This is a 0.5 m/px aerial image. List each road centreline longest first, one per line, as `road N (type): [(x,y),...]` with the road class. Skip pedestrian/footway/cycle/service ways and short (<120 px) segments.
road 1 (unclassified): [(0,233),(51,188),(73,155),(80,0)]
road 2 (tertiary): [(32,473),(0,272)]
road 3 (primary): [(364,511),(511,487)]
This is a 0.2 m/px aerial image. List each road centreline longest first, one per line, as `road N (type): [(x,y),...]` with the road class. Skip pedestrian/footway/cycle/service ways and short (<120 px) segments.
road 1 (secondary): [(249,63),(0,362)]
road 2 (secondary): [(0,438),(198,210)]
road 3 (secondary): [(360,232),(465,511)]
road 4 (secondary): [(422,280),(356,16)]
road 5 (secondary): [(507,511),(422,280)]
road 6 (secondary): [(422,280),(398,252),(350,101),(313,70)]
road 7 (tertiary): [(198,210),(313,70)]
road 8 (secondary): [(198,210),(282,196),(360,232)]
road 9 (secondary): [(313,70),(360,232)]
===============
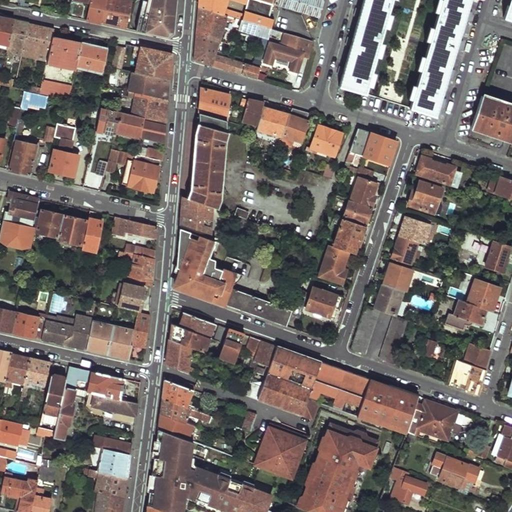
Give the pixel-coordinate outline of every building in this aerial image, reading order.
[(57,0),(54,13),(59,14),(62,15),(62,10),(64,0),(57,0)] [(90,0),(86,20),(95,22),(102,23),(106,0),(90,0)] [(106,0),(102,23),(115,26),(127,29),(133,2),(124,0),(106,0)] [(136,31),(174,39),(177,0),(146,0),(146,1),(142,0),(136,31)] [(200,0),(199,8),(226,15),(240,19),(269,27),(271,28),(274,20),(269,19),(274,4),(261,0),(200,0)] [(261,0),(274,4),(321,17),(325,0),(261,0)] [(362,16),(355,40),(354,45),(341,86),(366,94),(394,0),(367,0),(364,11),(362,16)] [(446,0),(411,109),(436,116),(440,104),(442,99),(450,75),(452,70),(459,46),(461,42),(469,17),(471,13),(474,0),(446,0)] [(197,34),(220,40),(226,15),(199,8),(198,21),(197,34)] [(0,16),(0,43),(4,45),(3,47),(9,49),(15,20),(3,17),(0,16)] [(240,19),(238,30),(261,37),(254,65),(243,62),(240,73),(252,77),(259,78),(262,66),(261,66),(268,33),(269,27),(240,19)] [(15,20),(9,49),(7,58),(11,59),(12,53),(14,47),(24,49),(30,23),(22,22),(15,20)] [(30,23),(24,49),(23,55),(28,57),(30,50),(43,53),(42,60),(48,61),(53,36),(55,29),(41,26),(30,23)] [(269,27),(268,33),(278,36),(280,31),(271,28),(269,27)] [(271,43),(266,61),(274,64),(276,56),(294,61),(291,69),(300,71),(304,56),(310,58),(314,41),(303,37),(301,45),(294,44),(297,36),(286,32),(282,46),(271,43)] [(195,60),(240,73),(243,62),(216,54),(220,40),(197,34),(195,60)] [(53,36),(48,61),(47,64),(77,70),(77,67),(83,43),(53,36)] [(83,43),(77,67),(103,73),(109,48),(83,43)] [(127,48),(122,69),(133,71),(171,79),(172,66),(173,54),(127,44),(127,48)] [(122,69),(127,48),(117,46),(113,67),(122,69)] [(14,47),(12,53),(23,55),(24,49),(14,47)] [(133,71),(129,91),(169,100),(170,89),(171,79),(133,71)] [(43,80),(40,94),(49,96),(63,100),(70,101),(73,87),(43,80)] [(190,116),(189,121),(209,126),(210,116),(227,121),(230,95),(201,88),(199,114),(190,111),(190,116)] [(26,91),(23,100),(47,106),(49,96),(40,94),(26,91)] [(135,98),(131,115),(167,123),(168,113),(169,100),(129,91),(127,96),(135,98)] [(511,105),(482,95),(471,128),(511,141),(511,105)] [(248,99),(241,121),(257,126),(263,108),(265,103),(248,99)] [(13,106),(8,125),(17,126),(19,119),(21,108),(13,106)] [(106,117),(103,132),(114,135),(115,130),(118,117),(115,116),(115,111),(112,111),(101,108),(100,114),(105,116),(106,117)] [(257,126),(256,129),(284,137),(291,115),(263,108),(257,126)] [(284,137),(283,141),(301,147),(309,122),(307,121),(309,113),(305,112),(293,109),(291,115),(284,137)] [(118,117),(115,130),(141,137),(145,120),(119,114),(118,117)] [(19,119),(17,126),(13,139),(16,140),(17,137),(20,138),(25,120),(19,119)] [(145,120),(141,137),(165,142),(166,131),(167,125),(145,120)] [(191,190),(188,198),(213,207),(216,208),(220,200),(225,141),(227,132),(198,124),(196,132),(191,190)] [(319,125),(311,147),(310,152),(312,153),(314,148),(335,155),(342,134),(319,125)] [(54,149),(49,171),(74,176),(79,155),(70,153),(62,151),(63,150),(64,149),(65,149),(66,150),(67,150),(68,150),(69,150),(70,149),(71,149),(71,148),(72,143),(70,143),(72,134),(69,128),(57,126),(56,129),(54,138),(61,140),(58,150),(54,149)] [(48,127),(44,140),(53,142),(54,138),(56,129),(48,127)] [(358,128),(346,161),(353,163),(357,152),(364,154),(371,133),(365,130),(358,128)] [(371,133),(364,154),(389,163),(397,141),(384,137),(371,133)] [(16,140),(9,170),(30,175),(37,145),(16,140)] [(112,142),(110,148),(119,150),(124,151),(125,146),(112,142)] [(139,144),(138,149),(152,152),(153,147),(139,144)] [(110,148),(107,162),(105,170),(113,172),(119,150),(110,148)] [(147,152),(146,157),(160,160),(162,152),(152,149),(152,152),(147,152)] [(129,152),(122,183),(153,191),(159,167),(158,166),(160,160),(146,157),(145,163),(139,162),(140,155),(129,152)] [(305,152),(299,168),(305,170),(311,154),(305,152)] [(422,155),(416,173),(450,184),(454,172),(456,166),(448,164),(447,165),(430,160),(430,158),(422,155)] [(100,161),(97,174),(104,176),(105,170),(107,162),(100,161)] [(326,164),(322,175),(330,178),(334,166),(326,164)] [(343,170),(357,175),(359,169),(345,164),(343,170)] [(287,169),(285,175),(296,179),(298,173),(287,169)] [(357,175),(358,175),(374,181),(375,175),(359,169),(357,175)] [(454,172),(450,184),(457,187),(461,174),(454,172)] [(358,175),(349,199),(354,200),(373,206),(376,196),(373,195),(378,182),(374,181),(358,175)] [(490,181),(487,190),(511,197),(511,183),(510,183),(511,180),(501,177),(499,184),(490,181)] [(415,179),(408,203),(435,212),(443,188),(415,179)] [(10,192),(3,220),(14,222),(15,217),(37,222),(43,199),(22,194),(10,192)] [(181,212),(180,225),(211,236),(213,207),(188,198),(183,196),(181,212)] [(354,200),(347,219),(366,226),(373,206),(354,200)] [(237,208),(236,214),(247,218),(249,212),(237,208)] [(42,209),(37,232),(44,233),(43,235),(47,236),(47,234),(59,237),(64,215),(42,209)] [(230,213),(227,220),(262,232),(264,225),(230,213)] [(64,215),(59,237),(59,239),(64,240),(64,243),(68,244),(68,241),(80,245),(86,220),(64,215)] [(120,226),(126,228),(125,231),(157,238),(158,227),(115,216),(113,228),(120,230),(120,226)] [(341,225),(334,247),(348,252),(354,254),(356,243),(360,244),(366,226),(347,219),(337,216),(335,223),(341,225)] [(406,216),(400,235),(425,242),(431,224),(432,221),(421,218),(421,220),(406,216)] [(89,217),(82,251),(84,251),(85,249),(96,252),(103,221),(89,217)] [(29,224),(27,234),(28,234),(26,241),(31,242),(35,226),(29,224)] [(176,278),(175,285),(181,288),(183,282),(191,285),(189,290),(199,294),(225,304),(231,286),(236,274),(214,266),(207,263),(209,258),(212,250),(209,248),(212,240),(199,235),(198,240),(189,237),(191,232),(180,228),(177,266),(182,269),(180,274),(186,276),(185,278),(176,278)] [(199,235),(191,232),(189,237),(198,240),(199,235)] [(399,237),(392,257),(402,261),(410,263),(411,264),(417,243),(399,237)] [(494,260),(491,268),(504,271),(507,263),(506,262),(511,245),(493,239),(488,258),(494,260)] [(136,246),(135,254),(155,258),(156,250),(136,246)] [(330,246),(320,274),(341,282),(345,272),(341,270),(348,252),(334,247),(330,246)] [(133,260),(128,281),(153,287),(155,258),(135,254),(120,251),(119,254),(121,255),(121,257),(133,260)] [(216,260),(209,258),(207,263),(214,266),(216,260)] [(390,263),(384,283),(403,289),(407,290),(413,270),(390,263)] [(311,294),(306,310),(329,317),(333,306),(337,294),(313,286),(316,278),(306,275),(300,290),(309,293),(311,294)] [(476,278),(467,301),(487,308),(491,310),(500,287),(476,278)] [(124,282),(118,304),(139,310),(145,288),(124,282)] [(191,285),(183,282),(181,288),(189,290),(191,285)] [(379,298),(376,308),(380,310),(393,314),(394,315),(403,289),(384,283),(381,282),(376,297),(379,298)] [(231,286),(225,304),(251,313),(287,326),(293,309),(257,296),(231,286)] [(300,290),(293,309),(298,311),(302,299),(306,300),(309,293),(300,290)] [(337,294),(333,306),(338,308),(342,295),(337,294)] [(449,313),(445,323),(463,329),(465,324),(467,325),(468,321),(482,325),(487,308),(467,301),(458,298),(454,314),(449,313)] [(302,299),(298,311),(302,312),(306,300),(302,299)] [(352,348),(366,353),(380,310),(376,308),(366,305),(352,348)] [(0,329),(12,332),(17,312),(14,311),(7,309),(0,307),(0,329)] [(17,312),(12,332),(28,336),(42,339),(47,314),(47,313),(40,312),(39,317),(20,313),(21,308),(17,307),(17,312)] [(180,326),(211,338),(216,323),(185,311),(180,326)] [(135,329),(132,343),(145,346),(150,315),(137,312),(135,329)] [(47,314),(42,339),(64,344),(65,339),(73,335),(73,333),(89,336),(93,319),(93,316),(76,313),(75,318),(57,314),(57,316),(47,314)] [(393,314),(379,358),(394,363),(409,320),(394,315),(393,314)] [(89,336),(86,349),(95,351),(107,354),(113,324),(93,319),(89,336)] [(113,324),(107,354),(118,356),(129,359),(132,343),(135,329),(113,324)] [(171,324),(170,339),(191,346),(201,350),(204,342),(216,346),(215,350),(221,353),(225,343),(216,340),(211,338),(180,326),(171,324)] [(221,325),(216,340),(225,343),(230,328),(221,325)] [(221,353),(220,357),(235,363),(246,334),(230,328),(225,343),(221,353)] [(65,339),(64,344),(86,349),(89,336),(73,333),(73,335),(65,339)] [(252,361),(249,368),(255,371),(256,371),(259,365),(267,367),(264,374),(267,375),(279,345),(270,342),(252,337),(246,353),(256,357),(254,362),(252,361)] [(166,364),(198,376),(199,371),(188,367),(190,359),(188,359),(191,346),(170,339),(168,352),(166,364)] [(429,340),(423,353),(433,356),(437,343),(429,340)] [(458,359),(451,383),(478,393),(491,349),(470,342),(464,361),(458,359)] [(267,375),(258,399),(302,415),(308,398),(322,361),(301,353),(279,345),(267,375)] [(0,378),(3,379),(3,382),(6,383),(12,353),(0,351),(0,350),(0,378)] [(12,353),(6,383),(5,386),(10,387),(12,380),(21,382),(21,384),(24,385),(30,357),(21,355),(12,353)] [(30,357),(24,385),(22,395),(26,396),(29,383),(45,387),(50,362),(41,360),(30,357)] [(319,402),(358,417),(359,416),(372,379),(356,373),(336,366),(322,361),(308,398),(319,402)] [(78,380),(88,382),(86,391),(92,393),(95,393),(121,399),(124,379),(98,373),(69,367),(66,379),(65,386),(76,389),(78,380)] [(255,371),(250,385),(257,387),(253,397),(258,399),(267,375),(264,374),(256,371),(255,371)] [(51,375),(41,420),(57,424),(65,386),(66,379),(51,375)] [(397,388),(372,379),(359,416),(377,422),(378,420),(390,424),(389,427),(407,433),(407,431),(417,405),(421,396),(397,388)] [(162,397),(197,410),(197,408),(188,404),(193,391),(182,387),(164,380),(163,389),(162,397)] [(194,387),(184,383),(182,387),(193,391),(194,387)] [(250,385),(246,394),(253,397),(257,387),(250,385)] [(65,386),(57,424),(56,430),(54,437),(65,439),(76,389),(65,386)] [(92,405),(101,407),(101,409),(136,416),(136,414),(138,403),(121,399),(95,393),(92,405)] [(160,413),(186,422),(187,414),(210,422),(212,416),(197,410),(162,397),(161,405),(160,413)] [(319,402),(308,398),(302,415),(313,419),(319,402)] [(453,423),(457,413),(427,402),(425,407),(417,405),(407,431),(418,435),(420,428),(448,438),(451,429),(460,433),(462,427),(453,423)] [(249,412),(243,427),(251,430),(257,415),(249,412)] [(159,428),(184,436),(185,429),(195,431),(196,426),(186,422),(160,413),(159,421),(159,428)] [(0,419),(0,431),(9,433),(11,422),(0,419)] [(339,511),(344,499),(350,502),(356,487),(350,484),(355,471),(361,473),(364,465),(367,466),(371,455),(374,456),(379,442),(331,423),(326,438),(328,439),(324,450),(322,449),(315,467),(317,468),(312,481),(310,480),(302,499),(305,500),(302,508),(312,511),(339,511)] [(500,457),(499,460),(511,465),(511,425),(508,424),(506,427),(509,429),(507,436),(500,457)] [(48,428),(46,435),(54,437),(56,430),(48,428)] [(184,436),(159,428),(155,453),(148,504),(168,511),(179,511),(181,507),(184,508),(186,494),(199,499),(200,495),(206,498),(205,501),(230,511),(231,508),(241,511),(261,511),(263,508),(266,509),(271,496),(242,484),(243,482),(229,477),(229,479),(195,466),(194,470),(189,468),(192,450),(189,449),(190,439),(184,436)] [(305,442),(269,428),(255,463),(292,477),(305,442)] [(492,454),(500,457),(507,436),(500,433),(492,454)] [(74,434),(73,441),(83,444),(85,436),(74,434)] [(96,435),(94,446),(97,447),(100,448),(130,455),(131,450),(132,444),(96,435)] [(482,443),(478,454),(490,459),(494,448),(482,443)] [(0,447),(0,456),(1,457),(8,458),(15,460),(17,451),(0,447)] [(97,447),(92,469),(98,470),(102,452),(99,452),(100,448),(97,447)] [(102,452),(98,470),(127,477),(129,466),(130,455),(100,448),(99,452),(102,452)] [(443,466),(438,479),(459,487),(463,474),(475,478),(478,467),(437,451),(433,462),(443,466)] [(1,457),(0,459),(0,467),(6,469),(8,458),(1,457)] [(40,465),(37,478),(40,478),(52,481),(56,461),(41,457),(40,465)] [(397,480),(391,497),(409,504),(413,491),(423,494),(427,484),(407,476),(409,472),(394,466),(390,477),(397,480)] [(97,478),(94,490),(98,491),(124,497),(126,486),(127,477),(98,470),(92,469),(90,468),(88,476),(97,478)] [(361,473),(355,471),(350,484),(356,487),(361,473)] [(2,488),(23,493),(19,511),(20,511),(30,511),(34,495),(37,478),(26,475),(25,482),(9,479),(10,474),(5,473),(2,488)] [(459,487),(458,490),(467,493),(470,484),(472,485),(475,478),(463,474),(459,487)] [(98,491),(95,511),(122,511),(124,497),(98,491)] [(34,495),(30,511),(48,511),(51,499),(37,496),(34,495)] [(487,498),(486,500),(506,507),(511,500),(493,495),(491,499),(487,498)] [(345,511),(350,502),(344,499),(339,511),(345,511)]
===============
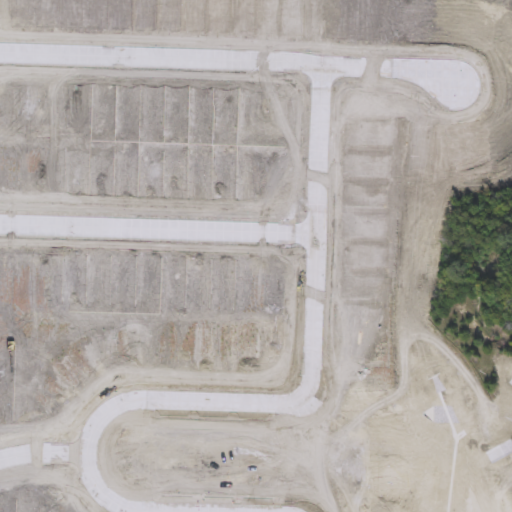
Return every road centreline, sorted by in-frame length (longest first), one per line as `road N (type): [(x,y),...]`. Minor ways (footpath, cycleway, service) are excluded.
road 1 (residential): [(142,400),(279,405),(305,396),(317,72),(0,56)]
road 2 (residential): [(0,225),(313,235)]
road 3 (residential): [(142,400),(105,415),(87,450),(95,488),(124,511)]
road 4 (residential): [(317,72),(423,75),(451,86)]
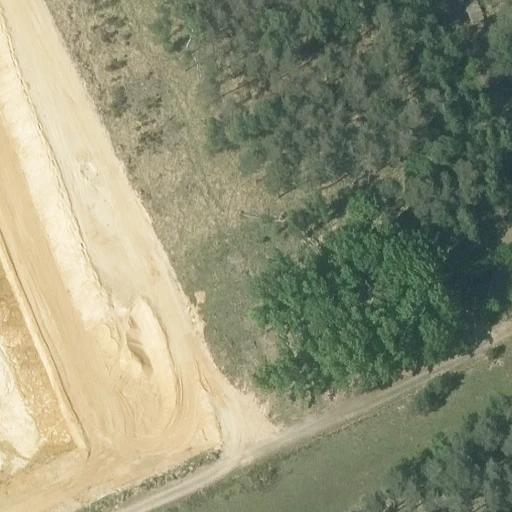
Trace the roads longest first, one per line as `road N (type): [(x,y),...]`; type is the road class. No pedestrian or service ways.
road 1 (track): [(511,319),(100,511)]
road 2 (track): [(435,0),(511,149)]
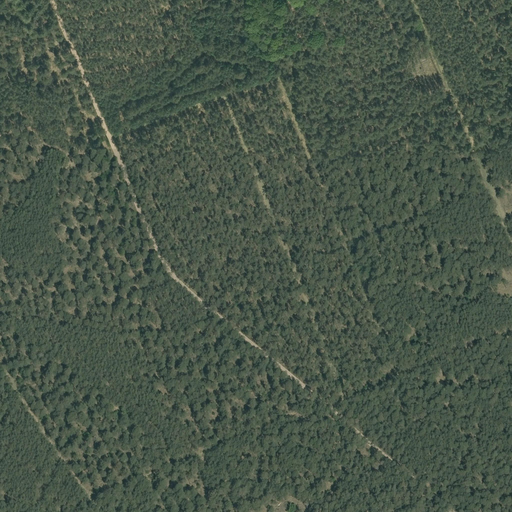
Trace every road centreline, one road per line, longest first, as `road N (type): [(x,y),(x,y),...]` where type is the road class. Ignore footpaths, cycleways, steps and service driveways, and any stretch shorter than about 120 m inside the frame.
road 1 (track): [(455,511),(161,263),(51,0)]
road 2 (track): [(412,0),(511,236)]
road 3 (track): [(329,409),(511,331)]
===============
■ SET TASK
Reproduce the items from the line with "Trace the roads" up to and including the line with "road 3 (track): [(329,409),(511,331)]", replacing "road class" with "road category" and leaving everything else unchanged. Omit the pictures from your answer.

■ IN RESPONSE
Trace the roads longest first, one per line as `road N (type): [(x,y),...]`; type is the road category. No pedestrian or service ways.
road 1 (track): [(511,319),(100,511)]
road 2 (track): [(435,0),(511,149)]
Trace every road centreline, one road per line, longest first, as `road N (type): [(x,y),(x,y),...]` where type is the road category. Ignore footpaths, cycleways, steps and service driveways, and any stretch shorter than about 120 m inside the frame.
road 1 (track): [(455,511),(161,263),(51,0)]
road 2 (track): [(412,0),(511,236)]
road 3 (track): [(329,409),(511,331)]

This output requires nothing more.